§ WHAT IS REQUIRED
Please copy out every line of the records below word for word, leaving out the pictures.

§ MATERIAL TO PROCESS
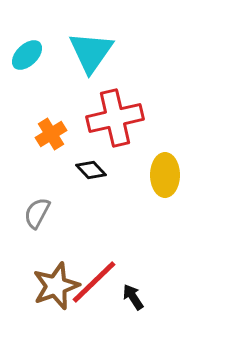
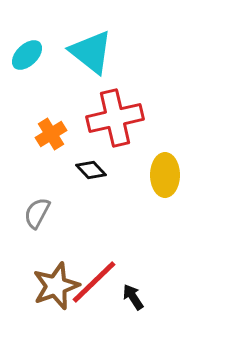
cyan triangle: rotated 27 degrees counterclockwise
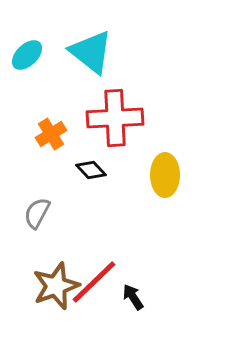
red cross: rotated 10 degrees clockwise
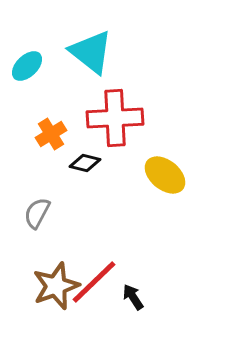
cyan ellipse: moved 11 px down
black diamond: moved 6 px left, 7 px up; rotated 32 degrees counterclockwise
yellow ellipse: rotated 51 degrees counterclockwise
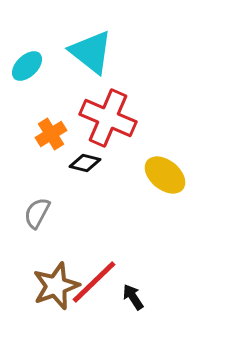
red cross: moved 7 px left; rotated 26 degrees clockwise
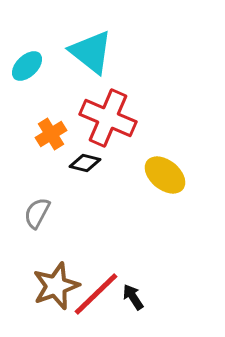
red line: moved 2 px right, 12 px down
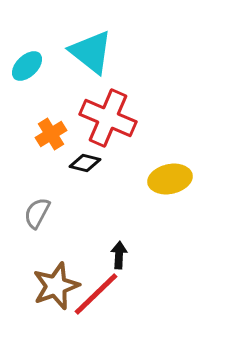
yellow ellipse: moved 5 px right, 4 px down; rotated 51 degrees counterclockwise
black arrow: moved 14 px left, 42 px up; rotated 36 degrees clockwise
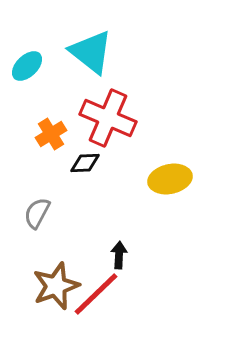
black diamond: rotated 16 degrees counterclockwise
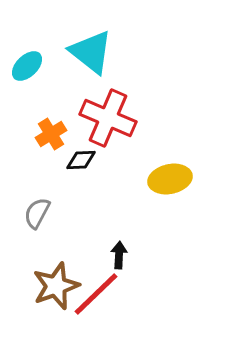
black diamond: moved 4 px left, 3 px up
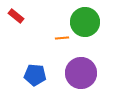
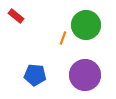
green circle: moved 1 px right, 3 px down
orange line: moved 1 px right; rotated 64 degrees counterclockwise
purple circle: moved 4 px right, 2 px down
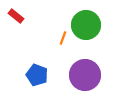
blue pentagon: moved 2 px right; rotated 15 degrees clockwise
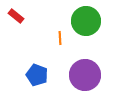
green circle: moved 4 px up
orange line: moved 3 px left; rotated 24 degrees counterclockwise
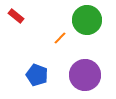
green circle: moved 1 px right, 1 px up
orange line: rotated 48 degrees clockwise
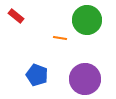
orange line: rotated 56 degrees clockwise
purple circle: moved 4 px down
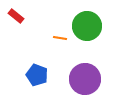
green circle: moved 6 px down
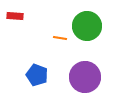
red rectangle: moved 1 px left; rotated 35 degrees counterclockwise
purple circle: moved 2 px up
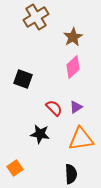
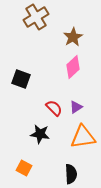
black square: moved 2 px left
orange triangle: moved 2 px right, 2 px up
orange square: moved 9 px right; rotated 28 degrees counterclockwise
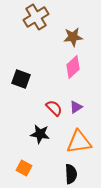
brown star: rotated 24 degrees clockwise
orange triangle: moved 4 px left, 5 px down
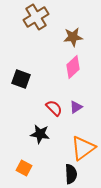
orange triangle: moved 4 px right, 6 px down; rotated 28 degrees counterclockwise
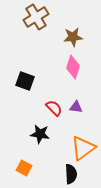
pink diamond: rotated 30 degrees counterclockwise
black square: moved 4 px right, 2 px down
purple triangle: rotated 40 degrees clockwise
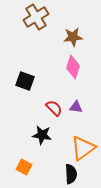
black star: moved 2 px right, 1 px down
orange square: moved 1 px up
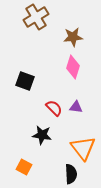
orange triangle: rotated 32 degrees counterclockwise
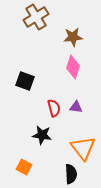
red semicircle: rotated 30 degrees clockwise
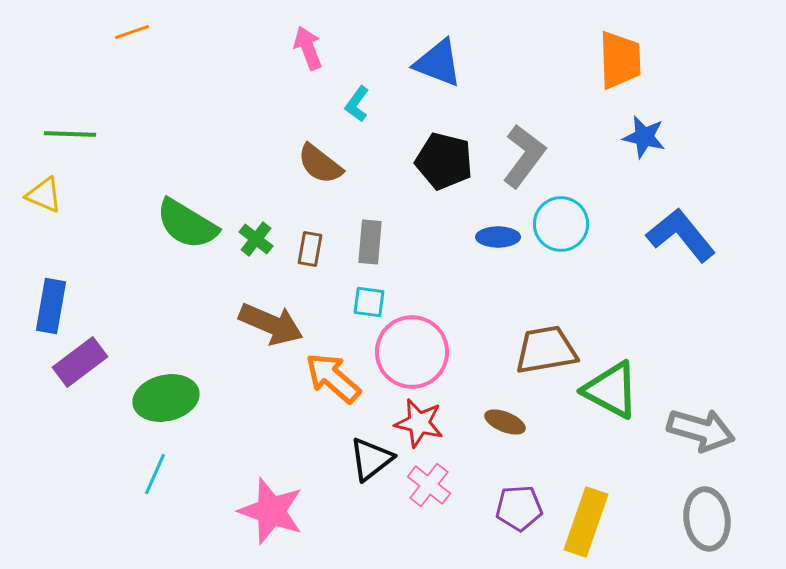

§ SOLUTION TO THIS EXERCISE
cyan triangle: rotated 27 degrees counterclockwise
red cross: rotated 10 degrees clockwise
cyan ellipse: moved 11 px down
black diamond: moved 6 px left, 7 px up; rotated 32 degrees counterclockwise
yellow ellipse: rotated 51 degrees counterclockwise
red cross: moved 7 px left; rotated 26 degrees clockwise
red line: moved 2 px right, 12 px down
yellow ellipse: moved 5 px right, 4 px down; rotated 51 degrees counterclockwise
black arrow: moved 14 px left, 42 px up; rotated 36 degrees clockwise
black diamond: rotated 16 degrees counterclockwise
black diamond: moved 4 px left, 3 px up
green circle: moved 1 px right, 3 px down
orange line: moved 1 px right; rotated 64 degrees counterclockwise
purple circle: moved 4 px right, 2 px down
blue pentagon: moved 2 px right; rotated 15 degrees clockwise
green circle: moved 4 px up
orange line: moved 3 px left; rotated 24 degrees counterclockwise
green circle: moved 1 px right, 1 px up
orange line: rotated 48 degrees clockwise
orange line: rotated 56 degrees clockwise
purple circle: moved 4 px down
green circle: moved 6 px down
red rectangle: moved 1 px left; rotated 35 degrees counterclockwise
purple circle: moved 2 px up
black square: moved 2 px left
orange triangle: moved 2 px right, 2 px up
orange square: moved 9 px right; rotated 28 degrees counterclockwise
brown star: rotated 24 degrees clockwise
orange triangle: moved 4 px left, 5 px down
orange triangle: moved 4 px right, 6 px down; rotated 28 degrees counterclockwise
pink diamond: rotated 30 degrees counterclockwise
black square: moved 4 px right, 2 px down
purple triangle: rotated 40 degrees clockwise
black star: moved 2 px right, 1 px down
orange square: moved 1 px up
orange triangle: rotated 32 degrees counterclockwise
red semicircle: rotated 30 degrees clockwise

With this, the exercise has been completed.